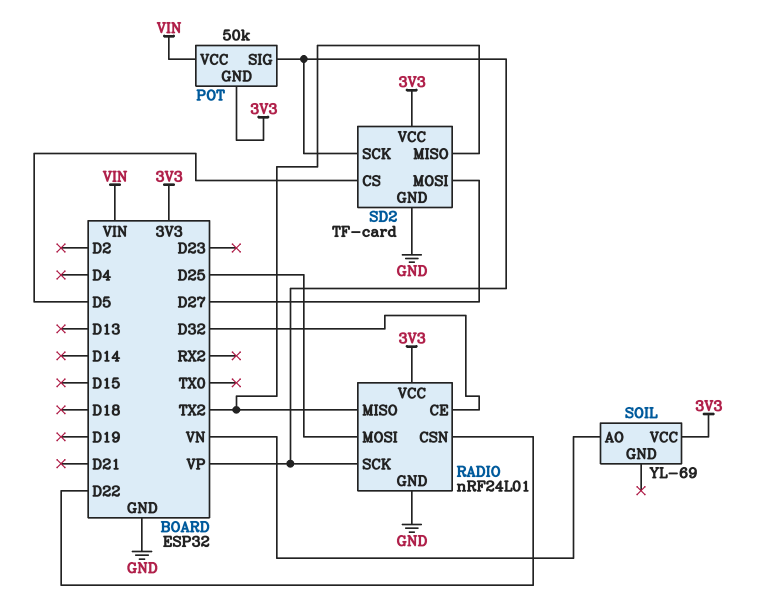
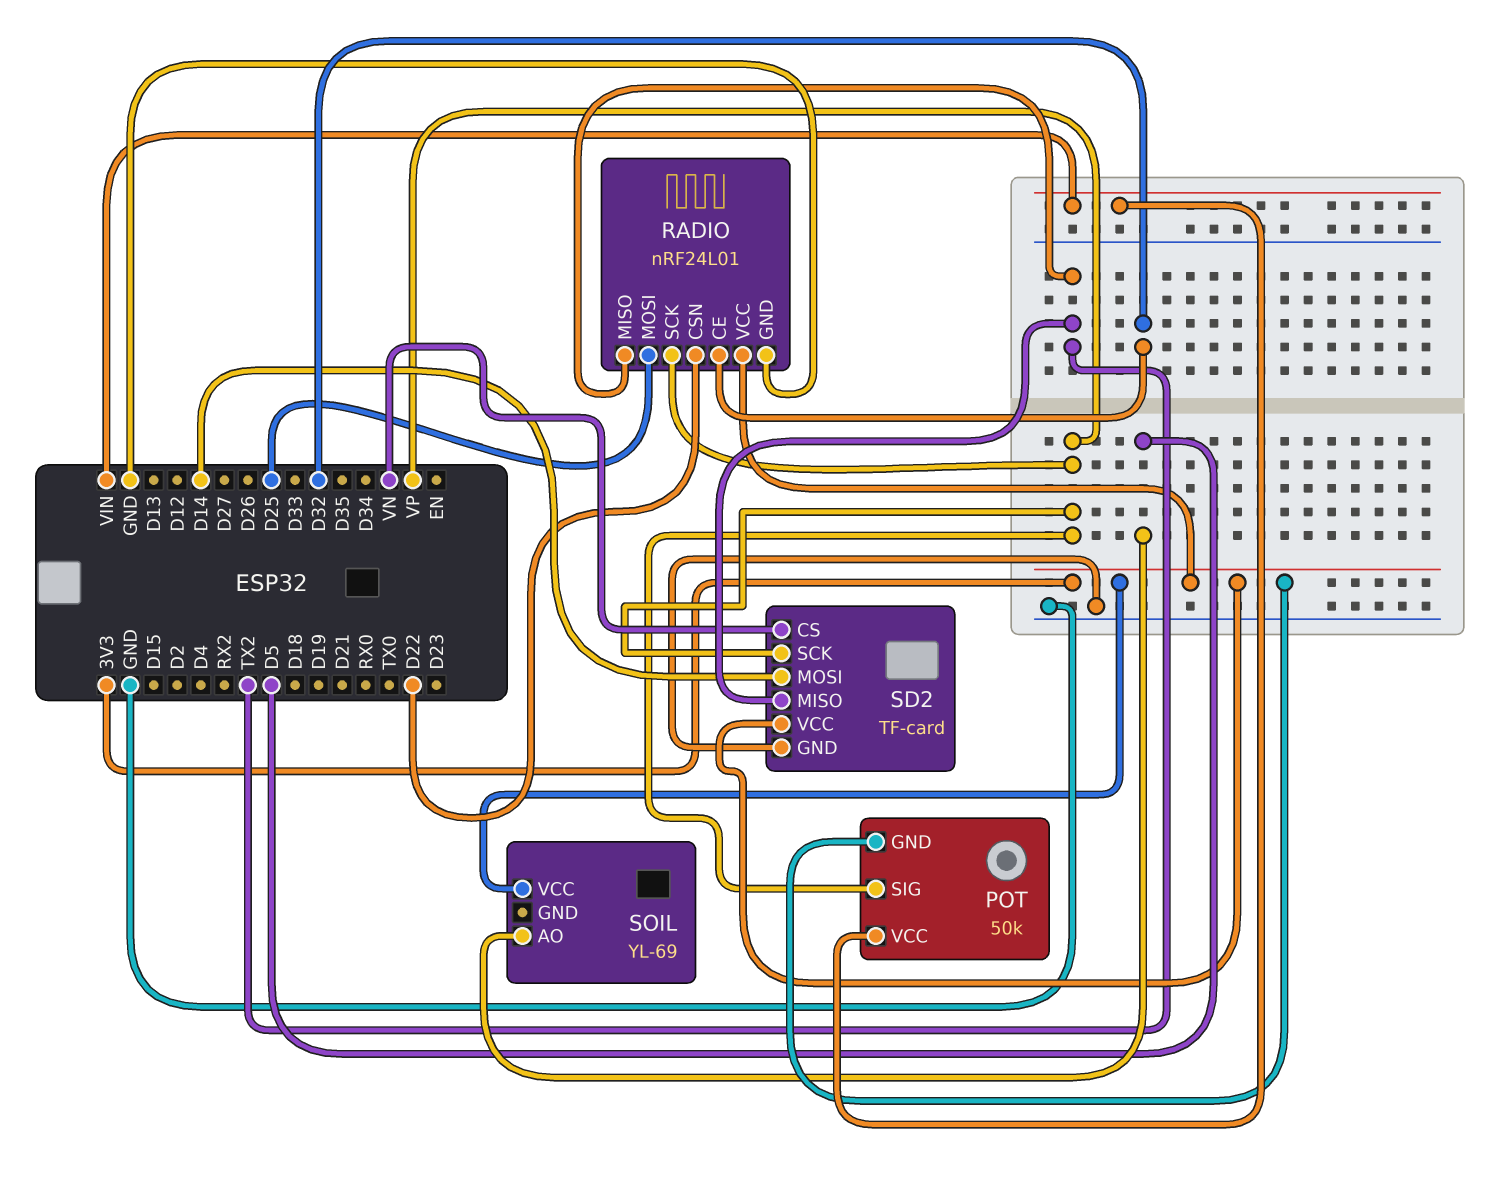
SD2 pin CS: D5 -> VN
SD2 pin MOSI: D27 -> D14
SOIL pin AO: VN -> D5

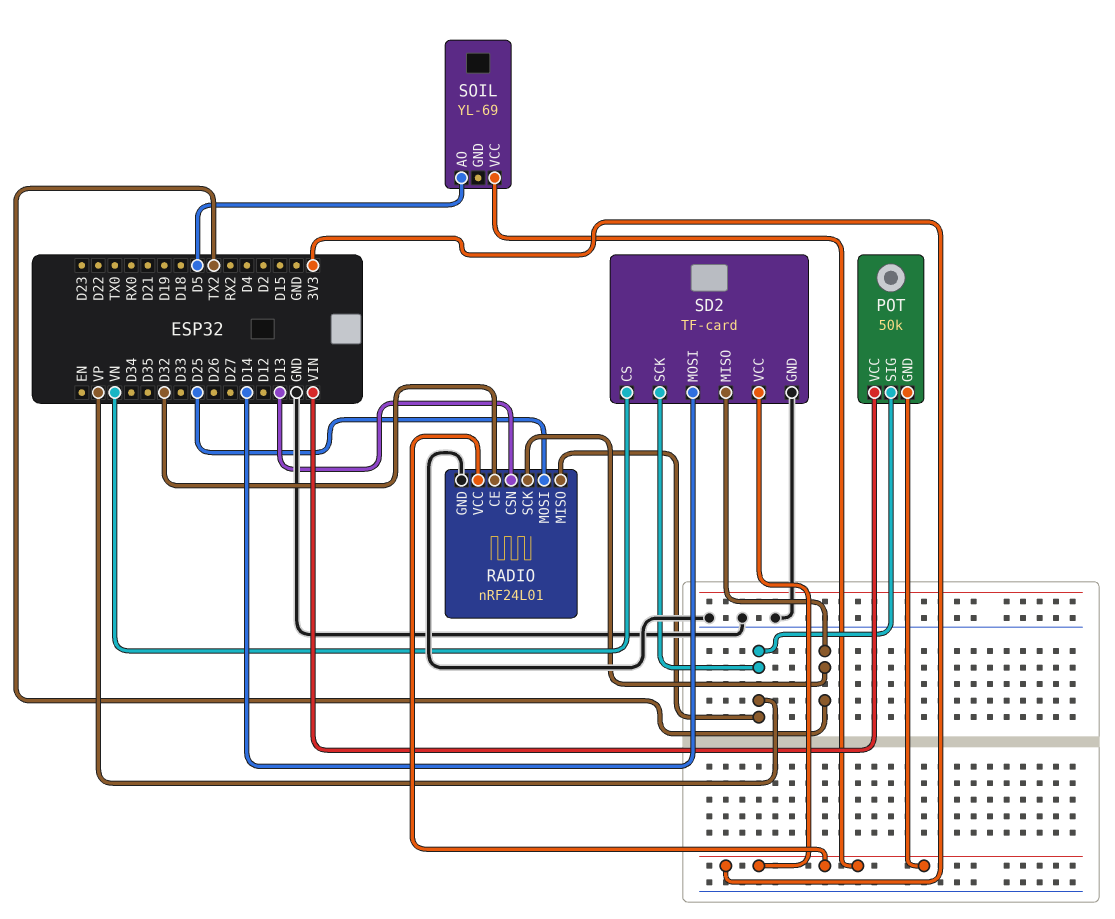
RADIO pin CSN: D22 -> D13
RADIO pin MISO: TX2 -> VP
RADIO pin SCK: VP -> TX2

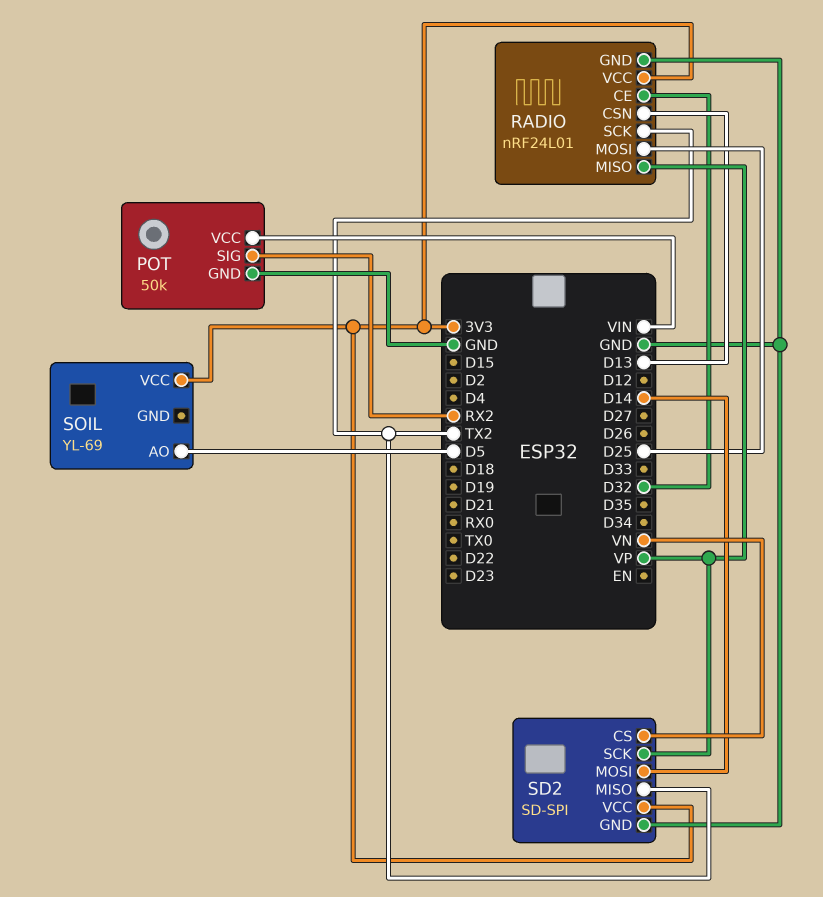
POT pin GND: 3V3 -> GND
POT pin SIG: VP -> RX2
SD2: TF-card -> SD-SPI

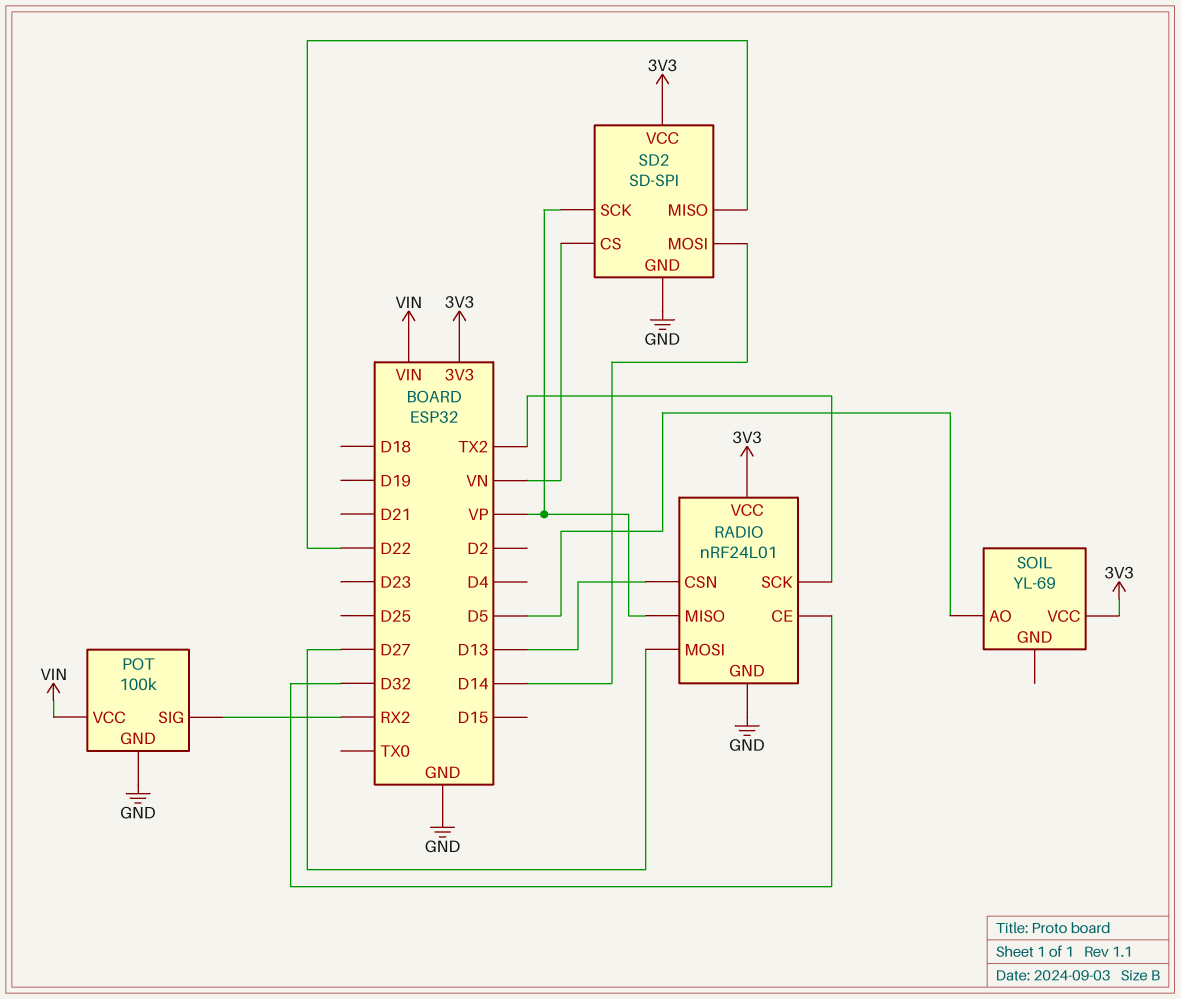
POT: 50k -> 100k
RADIO pin MOSI: D25 -> D27
SD2 pin MISO: TX2 -> D22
______________________________
# Problem to work on:
Set the preceding data down again word for word, omitting images.

# Result of the exercise:
SD2 pin CS: D5 -> VN
SD2 pin MOSI: D27 -> D14
SOIL pin AO: VN -> D5

RADIO pin CSN: D22 -> D13
RADIO pin MISO: TX2 -> VP
RADIO pin SCK: VP -> TX2

POT pin GND: 3V3 -> GND
POT pin SIG: VP -> RX2
SD2: TF-card -> SD-SPI

POT: 50k -> 100k
RADIO pin MOSI: D25 -> D27
SD2 pin MISO: TX2 -> D22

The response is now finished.